Exercise aim
Copy every line of the entries below word for word, omitting the pictures.

Data shown
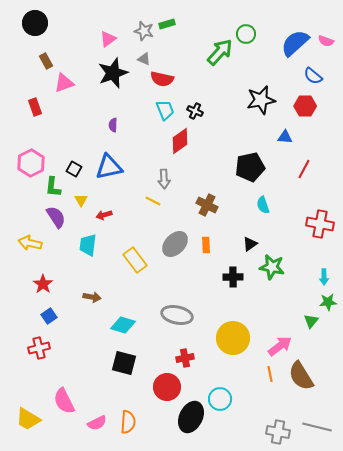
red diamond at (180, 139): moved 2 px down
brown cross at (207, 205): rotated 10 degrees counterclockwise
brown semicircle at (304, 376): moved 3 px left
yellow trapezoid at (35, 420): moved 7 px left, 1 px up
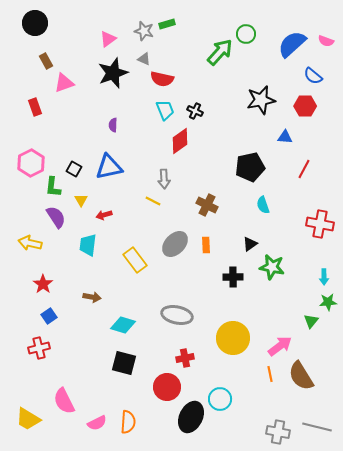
blue semicircle at (295, 43): moved 3 px left, 1 px down
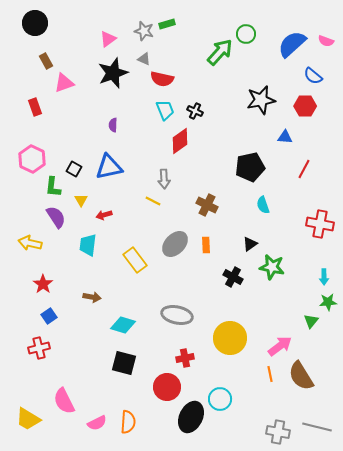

Complete response
red diamond at (180, 139): moved 2 px down
brown cross at (207, 205): rotated 10 degrees counterclockwise
brown semicircle at (304, 376): moved 3 px left
yellow trapezoid at (35, 420): moved 7 px left, 1 px up
blue semicircle at (295, 43): moved 3 px left, 1 px down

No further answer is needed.